Exercise description: Reading the listing that follows, count the lines where "blue" appears, and answer with only that count.

Extracted records:
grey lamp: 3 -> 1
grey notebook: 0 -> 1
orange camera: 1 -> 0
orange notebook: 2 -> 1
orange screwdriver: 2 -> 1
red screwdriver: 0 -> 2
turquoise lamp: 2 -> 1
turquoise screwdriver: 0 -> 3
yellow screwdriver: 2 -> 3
...
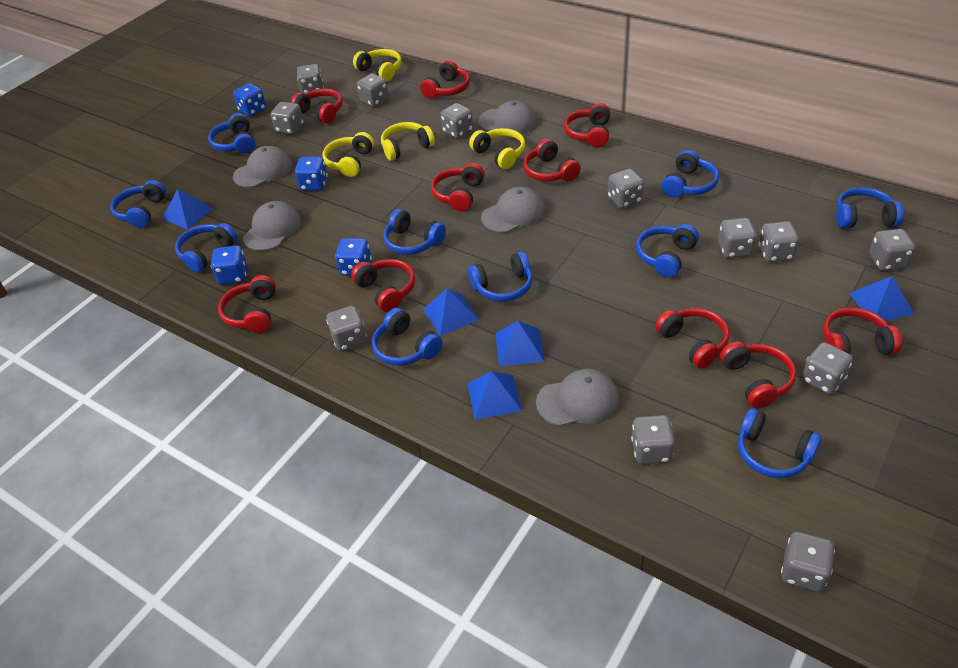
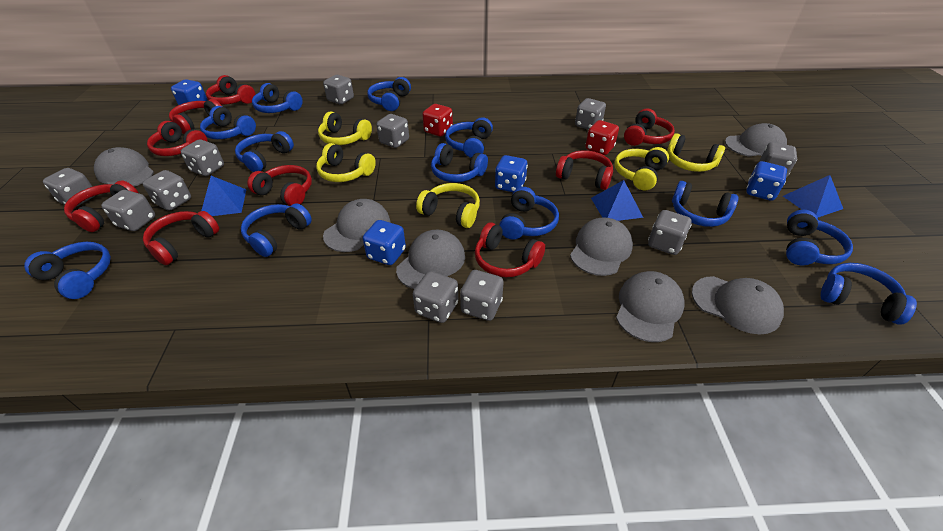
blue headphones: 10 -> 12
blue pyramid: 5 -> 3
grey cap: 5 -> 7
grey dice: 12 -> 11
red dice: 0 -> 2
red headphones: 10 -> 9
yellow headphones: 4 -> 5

Reply to the exercise: 2